ASSIGNMENT: The reply must contain exactly the lines below from the one with "(463, 169) = (668, 237): pink" down to the one with "camera: 30 degrees left, 0 degrees up", both included, and nothing more; please omit the pictures.
━━━━━━
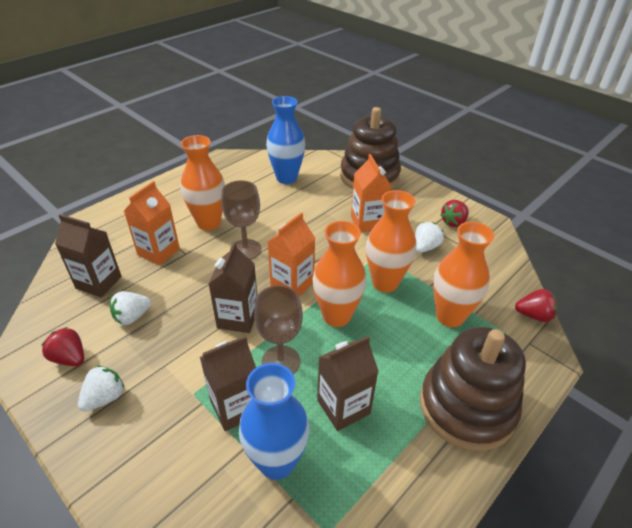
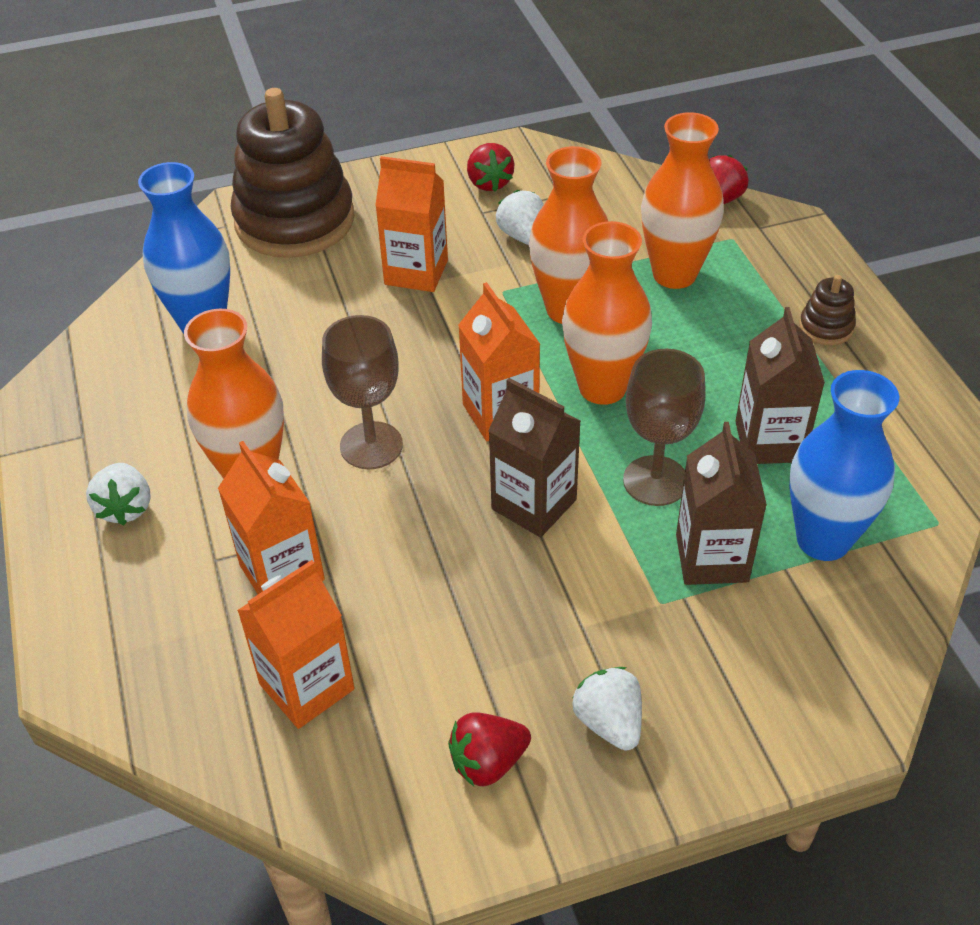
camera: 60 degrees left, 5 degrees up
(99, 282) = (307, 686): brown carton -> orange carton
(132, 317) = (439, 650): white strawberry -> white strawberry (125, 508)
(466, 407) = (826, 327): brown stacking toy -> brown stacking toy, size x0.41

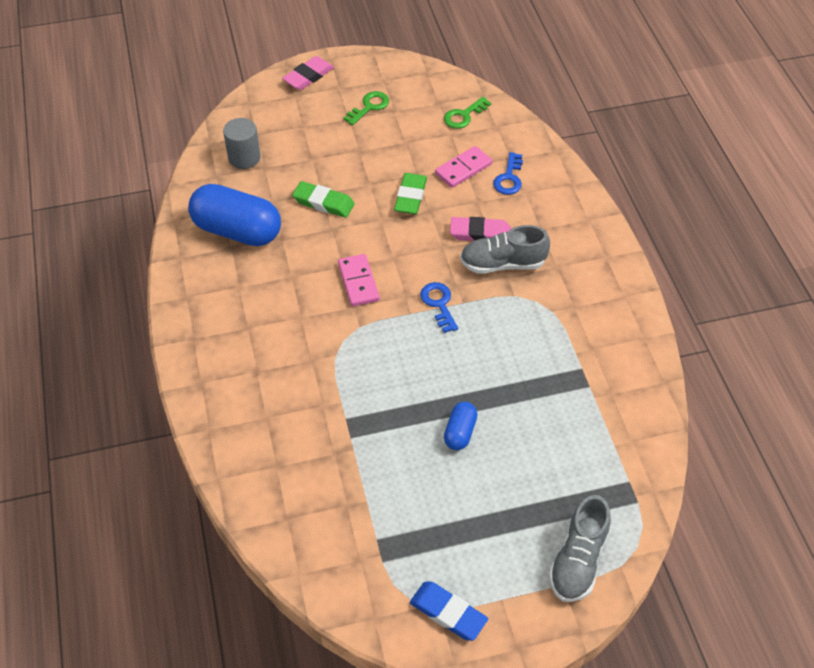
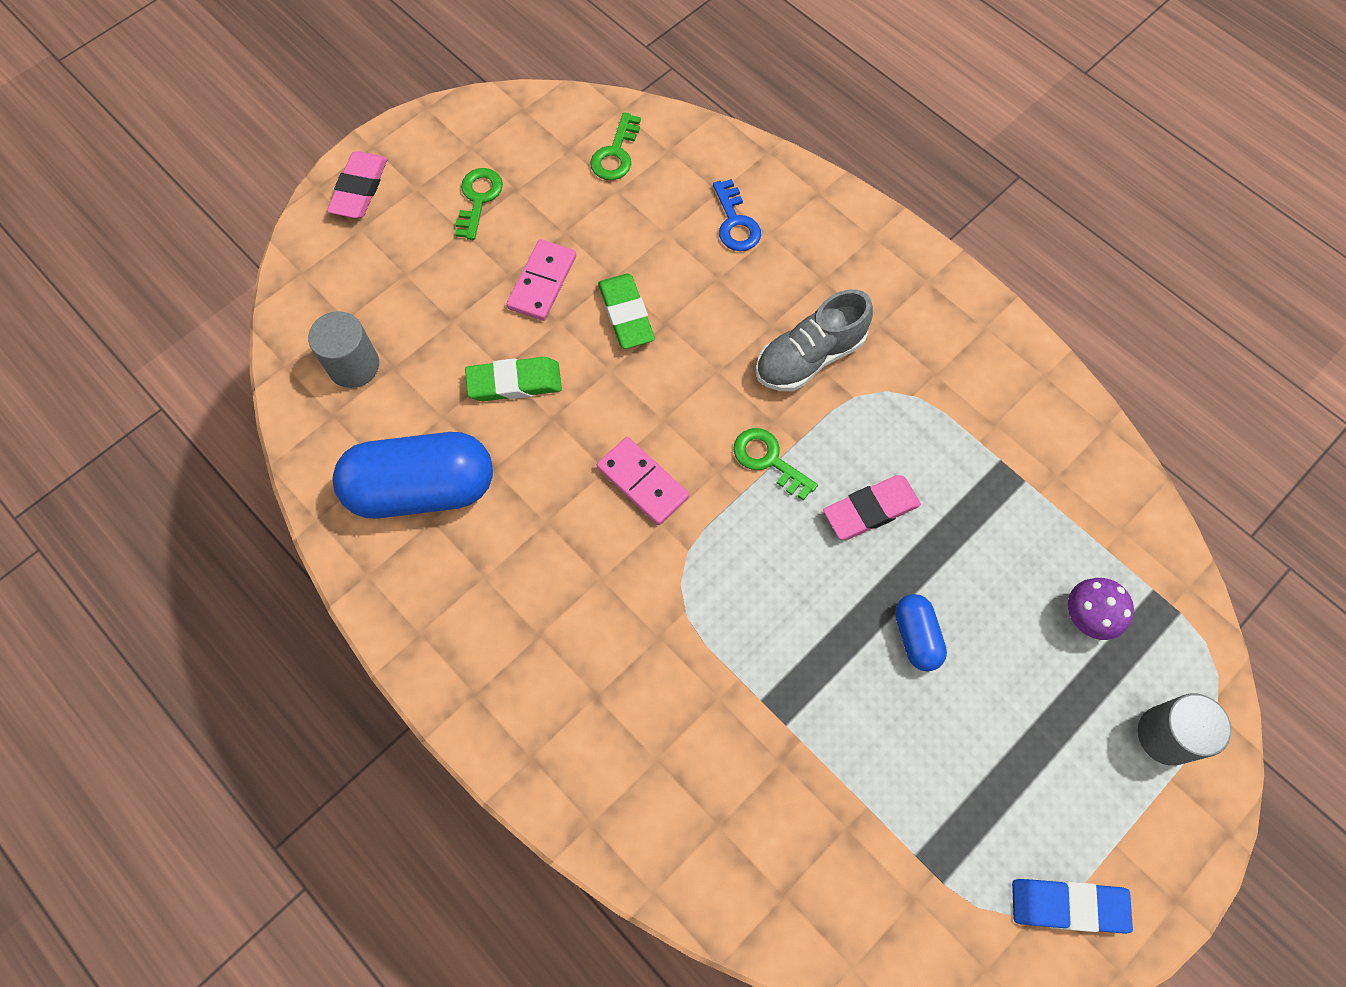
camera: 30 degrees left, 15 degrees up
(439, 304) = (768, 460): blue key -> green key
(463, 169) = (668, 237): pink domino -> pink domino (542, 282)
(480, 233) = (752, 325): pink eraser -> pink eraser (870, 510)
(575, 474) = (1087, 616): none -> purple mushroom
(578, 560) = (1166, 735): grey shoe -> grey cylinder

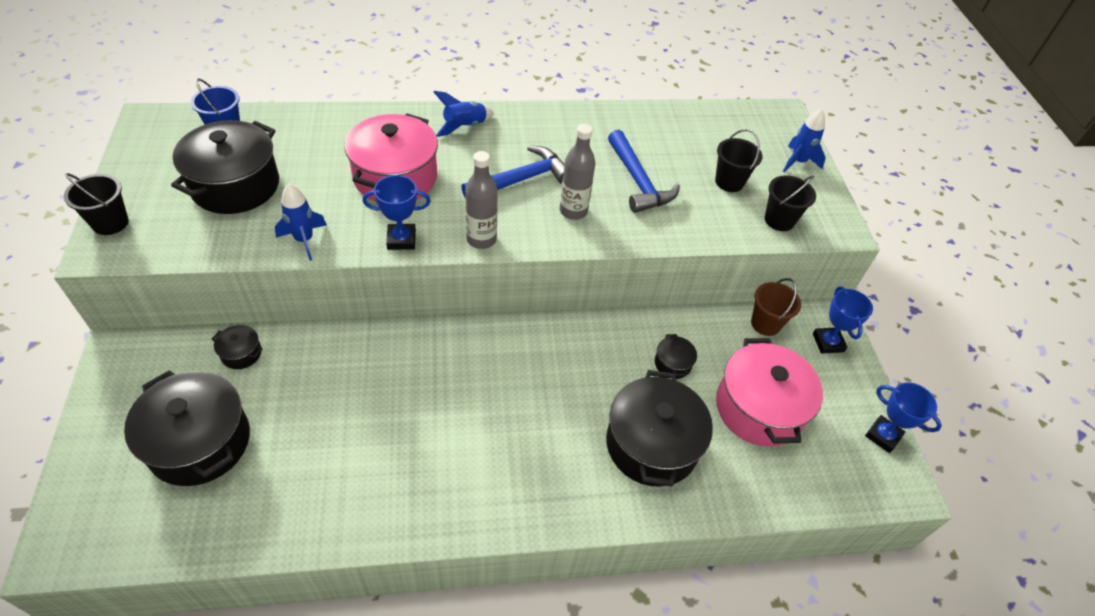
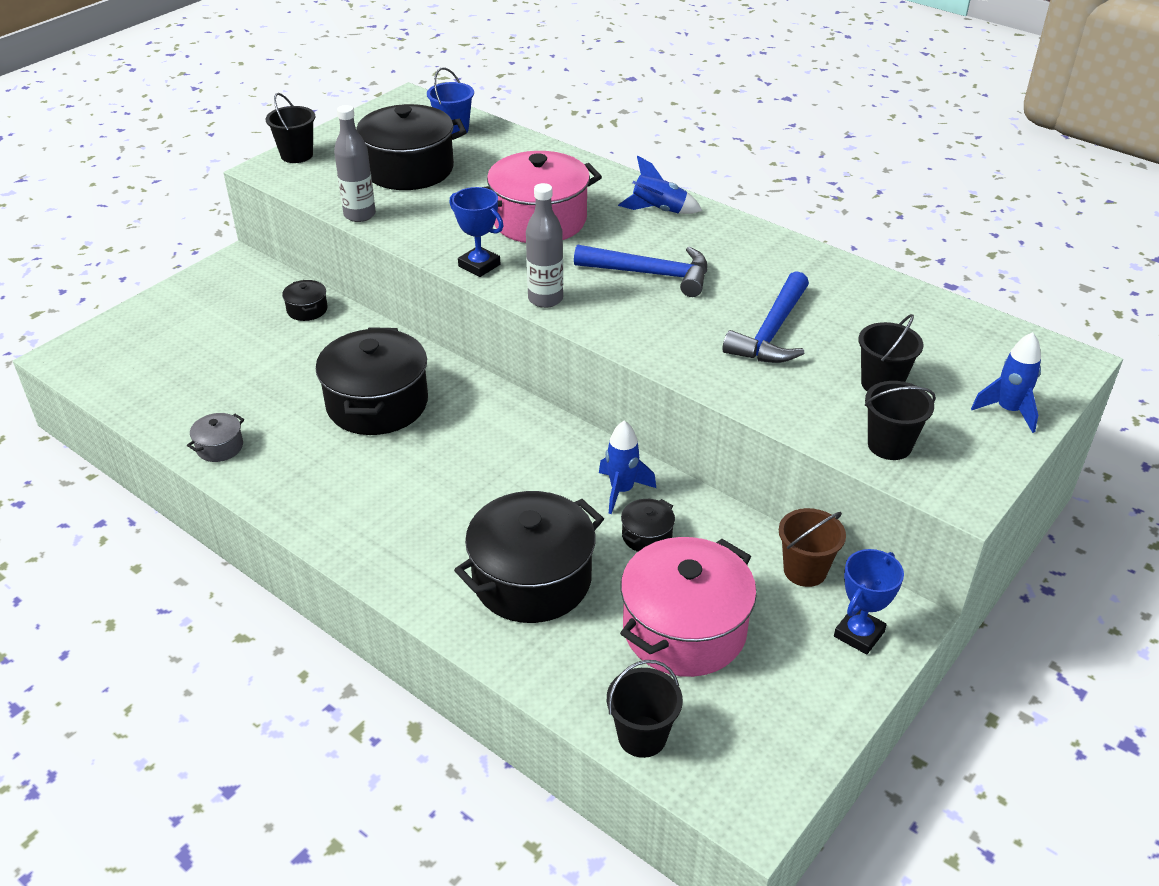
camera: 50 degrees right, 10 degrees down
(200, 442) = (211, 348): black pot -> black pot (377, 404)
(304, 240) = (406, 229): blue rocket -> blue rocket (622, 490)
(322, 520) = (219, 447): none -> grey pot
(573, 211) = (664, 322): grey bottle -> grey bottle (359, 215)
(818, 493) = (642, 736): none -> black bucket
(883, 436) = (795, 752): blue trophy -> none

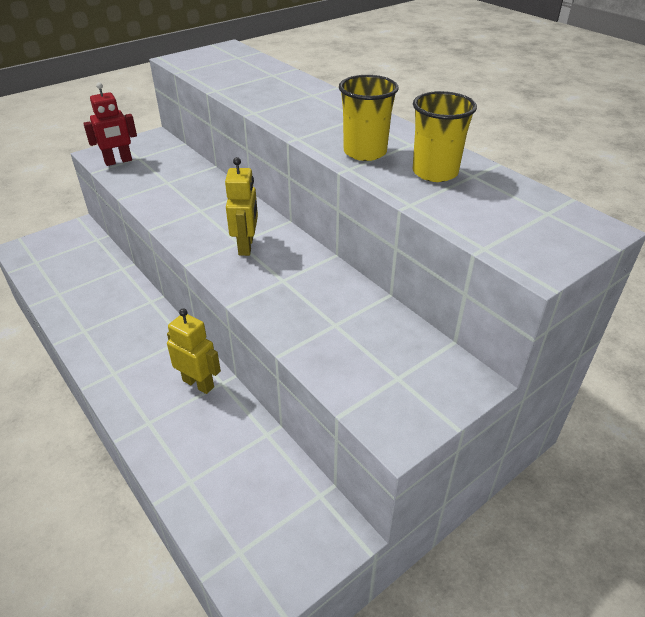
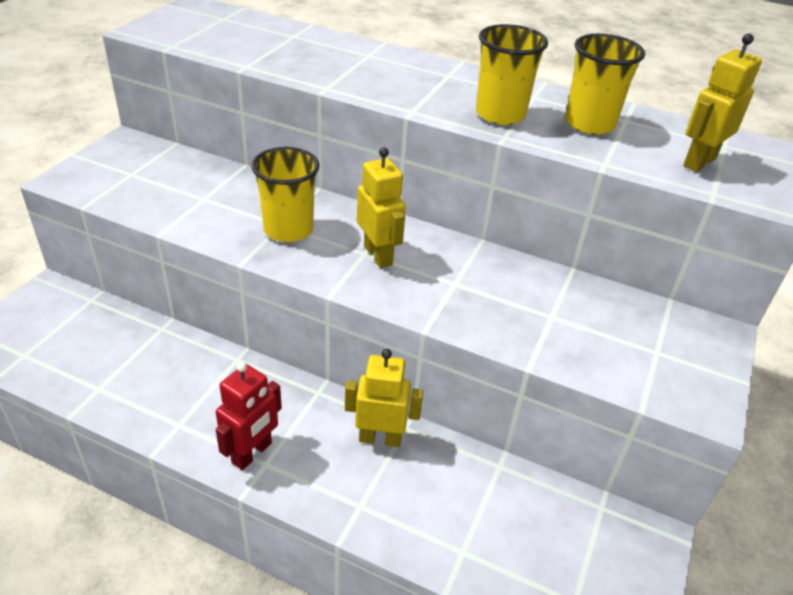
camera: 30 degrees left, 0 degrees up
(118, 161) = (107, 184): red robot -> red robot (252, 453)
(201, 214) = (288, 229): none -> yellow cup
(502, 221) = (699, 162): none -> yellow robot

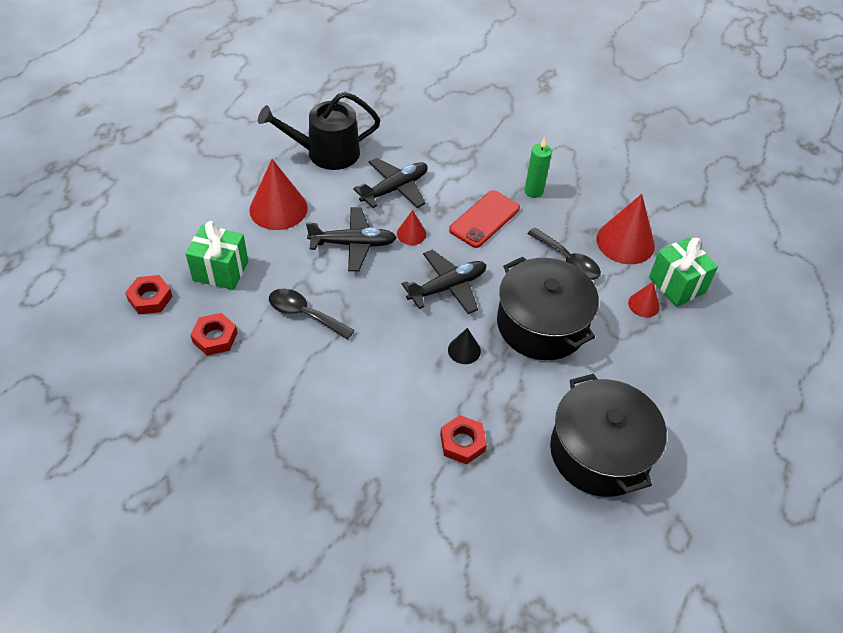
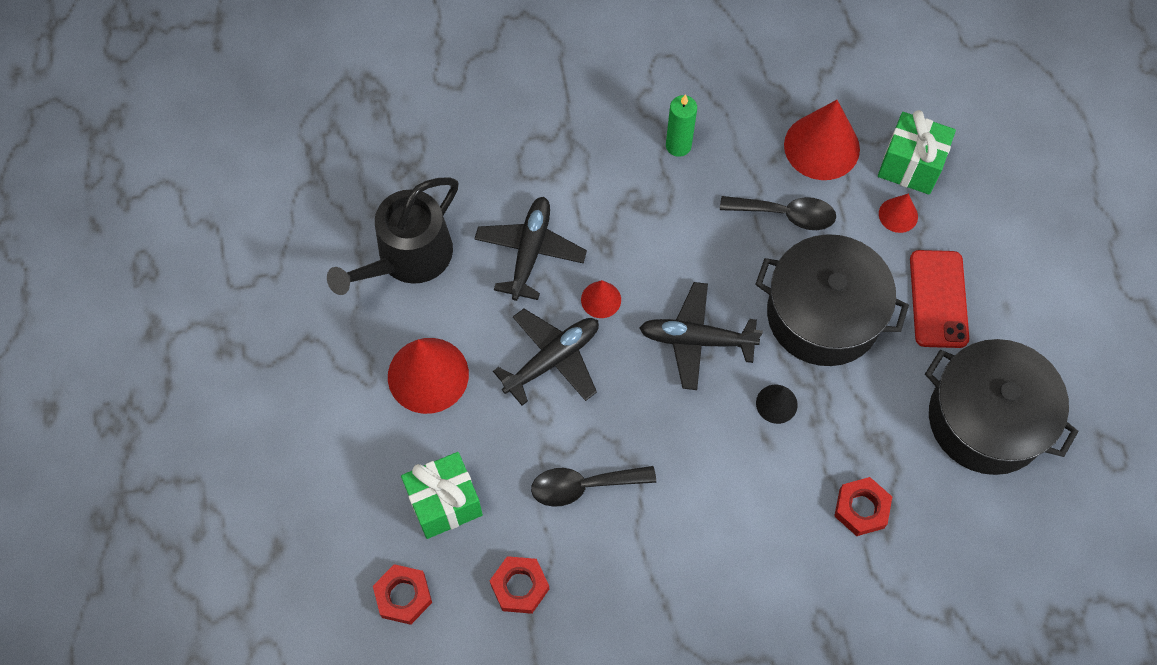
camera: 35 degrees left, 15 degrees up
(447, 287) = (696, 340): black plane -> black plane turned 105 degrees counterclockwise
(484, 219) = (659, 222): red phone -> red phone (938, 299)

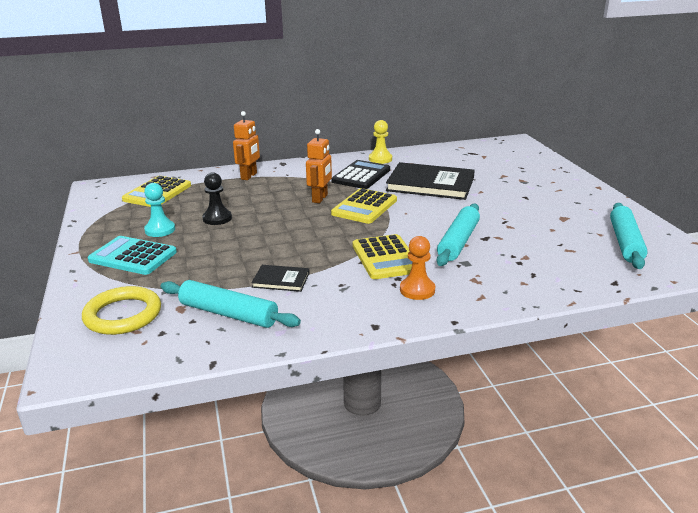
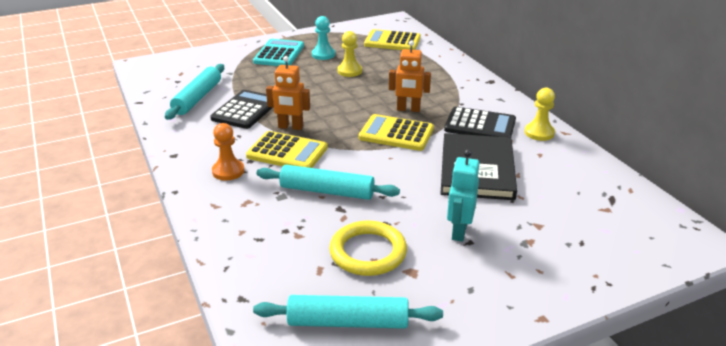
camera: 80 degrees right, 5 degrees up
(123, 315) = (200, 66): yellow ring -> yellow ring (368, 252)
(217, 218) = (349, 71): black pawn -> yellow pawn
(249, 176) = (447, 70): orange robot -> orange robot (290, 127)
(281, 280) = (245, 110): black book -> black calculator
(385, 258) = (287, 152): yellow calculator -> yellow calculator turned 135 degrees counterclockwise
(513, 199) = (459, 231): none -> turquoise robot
━━━━━━
SOLUTION FOR THIS EXERCISE:
(463, 169) = (668, 237): pink domino -> pink domino (542, 282)
(480, 233) = (752, 325): pink eraser -> pink eraser (870, 510)
(575, 474) = (1087, 616): none -> purple mushroom
(578, 560) = (1166, 735): grey shoe -> grey cylinder

camera: 50 degrees right, 10 degrees down
(200, 442) = (211, 348): black pot -> black pot (377, 404)
(304, 240) = (406, 229): blue rocket -> blue rocket (622, 490)
(322, 520) = (219, 447): none -> grey pot
(573, 211) = (664, 322): grey bottle -> grey bottle (359, 215)
(818, 493) = (642, 736): none -> black bucket
(883, 436) = (795, 752): blue trophy -> none

camera: 30 degrees left, 0 degrees up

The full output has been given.